Segment Open

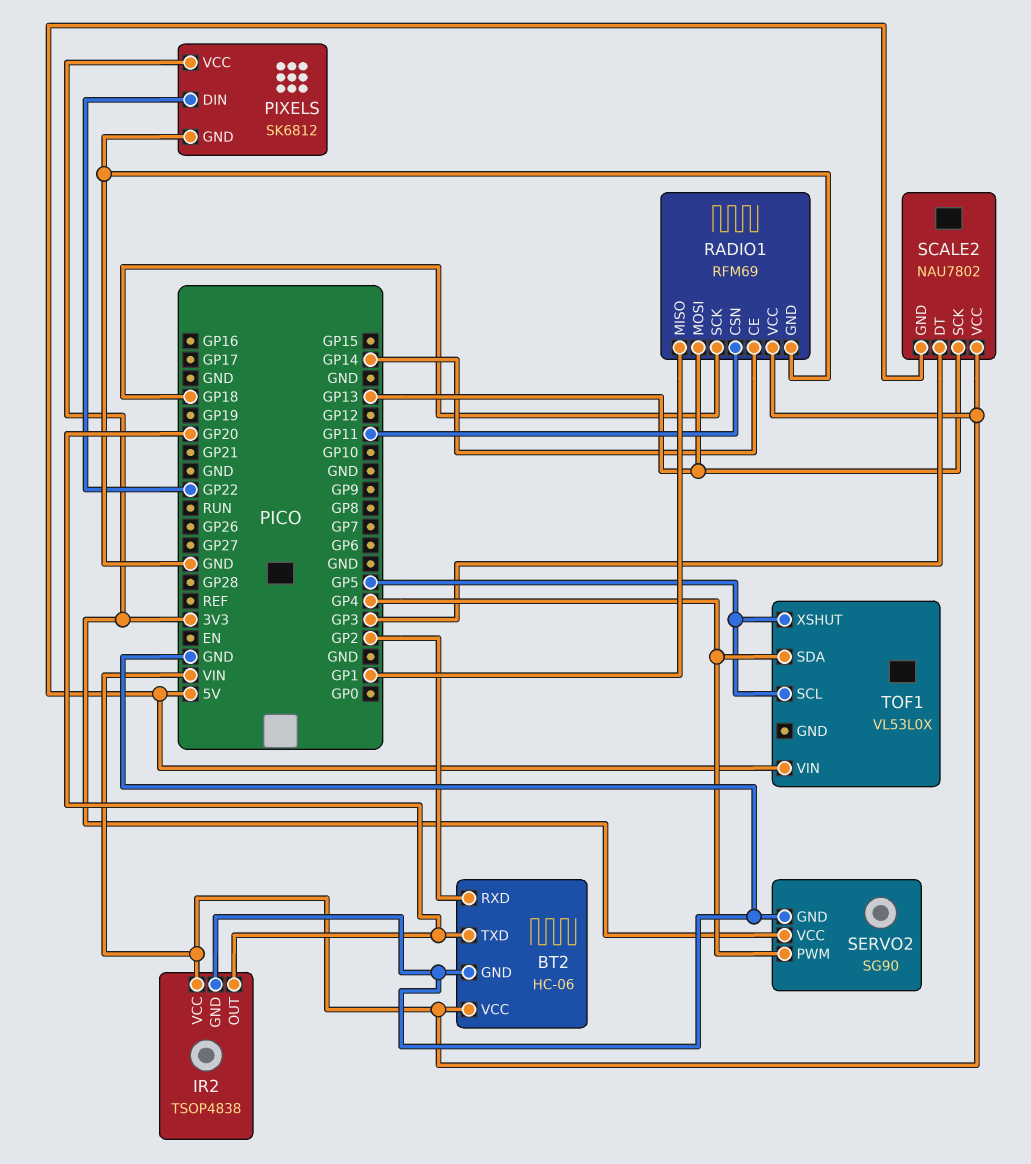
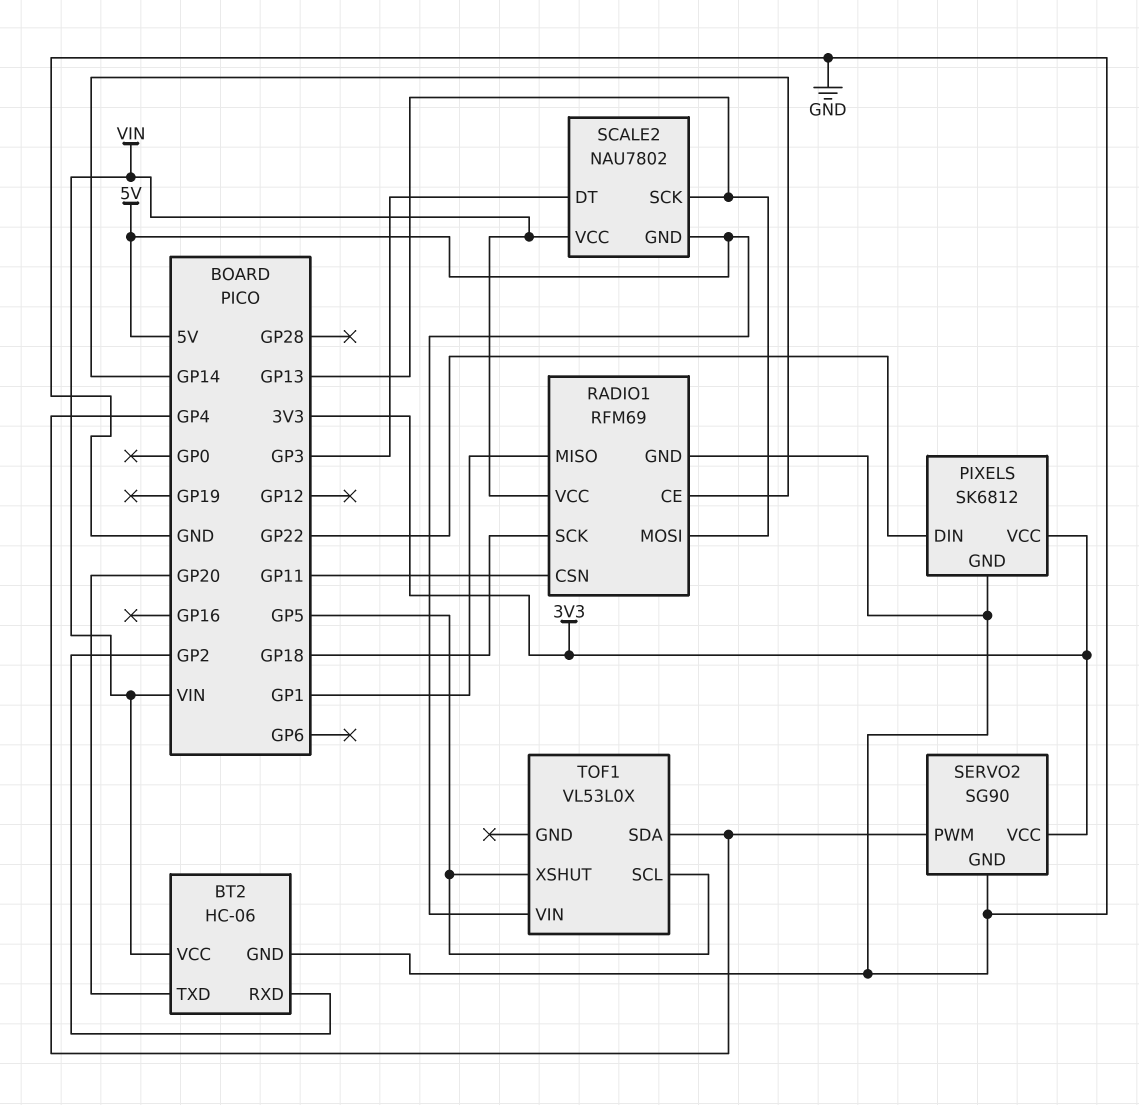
IR2: TSOP4838 -> none
IR2 pin GND: GND -> none
IR2 pin OUT: GP20 -> none
IR2 pin VCC: VIN -> none

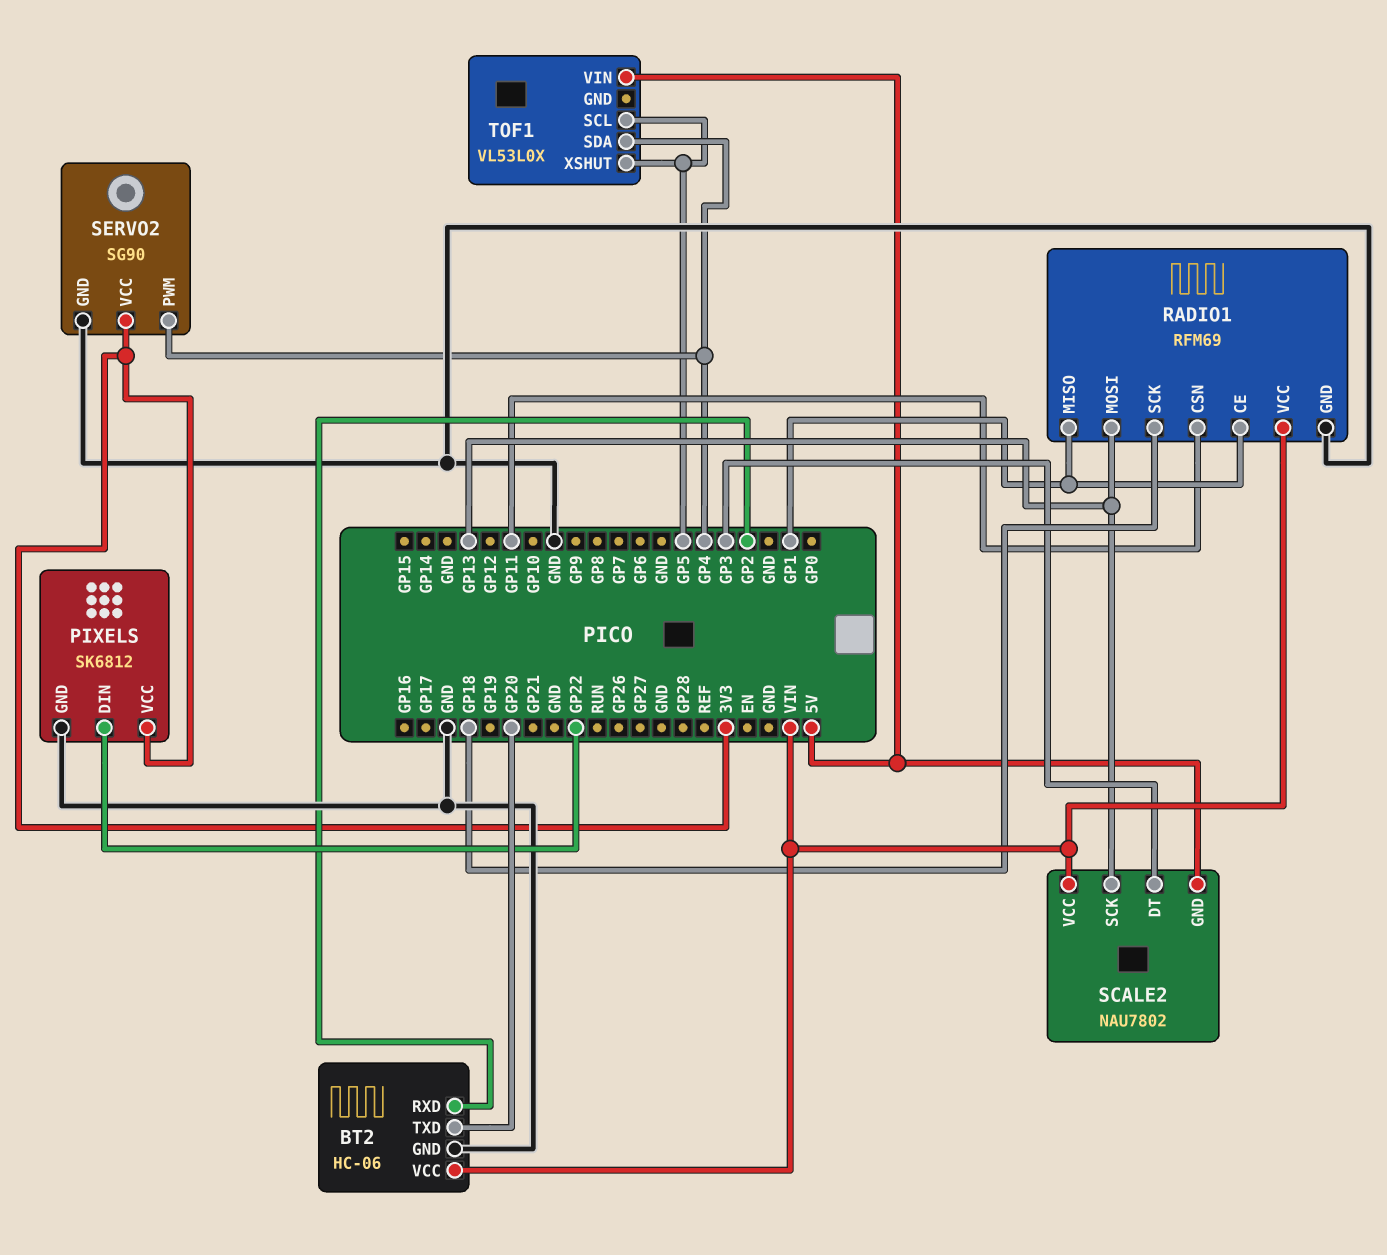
RADIO1 pin CE: GP14 -> GP1

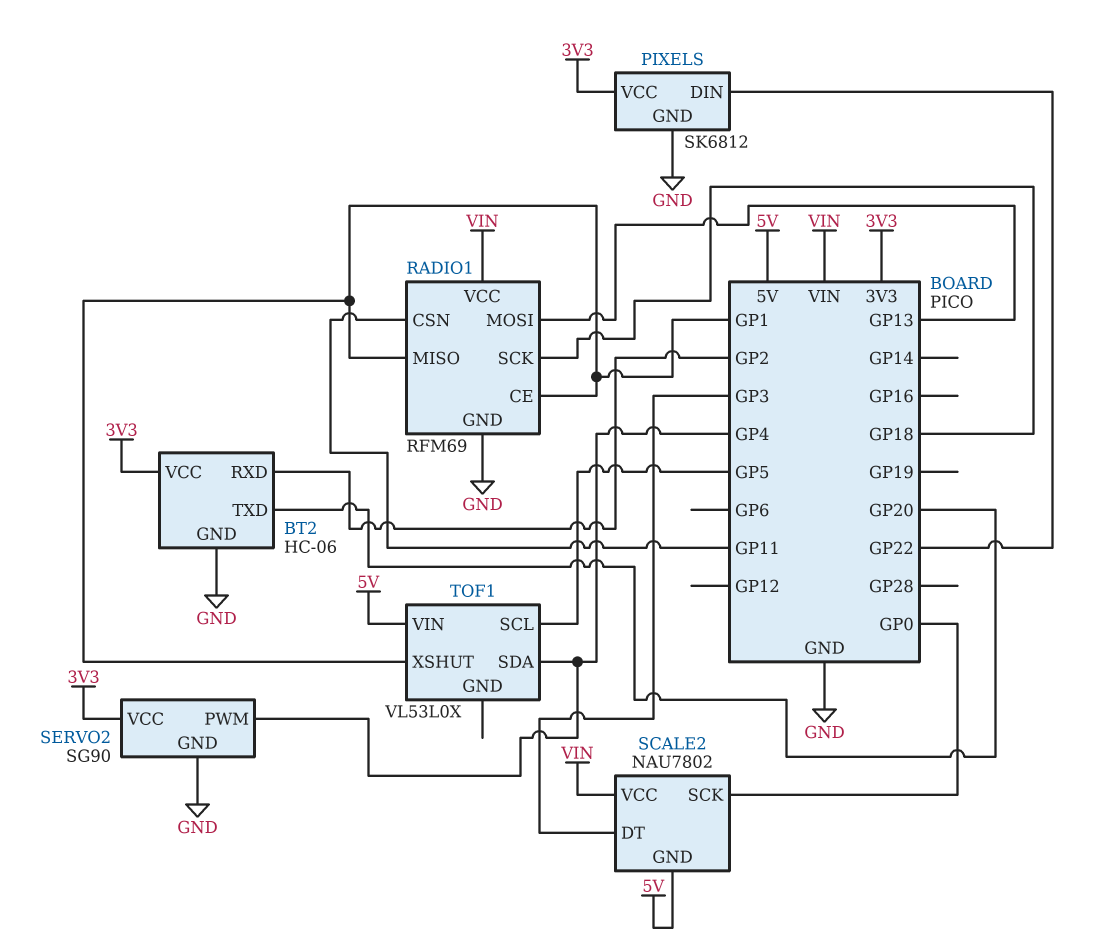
BT2 pin VCC: VIN -> 3V3
SCALE2 pin SCK: GP13 -> GP0
TOF1 pin XSHUT: GP5 -> GP1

Segment Closed

__Your assignment__. Type the listing out again word for word, passing over each picture.

__Task output__.
IR2: TSOP4838 -> none
IR2 pin GND: GND -> none
IR2 pin OUT: GP20 -> none
IR2 pin VCC: VIN -> none

RADIO1 pin CE: GP14 -> GP1

BT2 pin VCC: VIN -> 3V3
SCALE2 pin SCK: GP13 -> GP0
TOF1 pin XSHUT: GP5 -> GP1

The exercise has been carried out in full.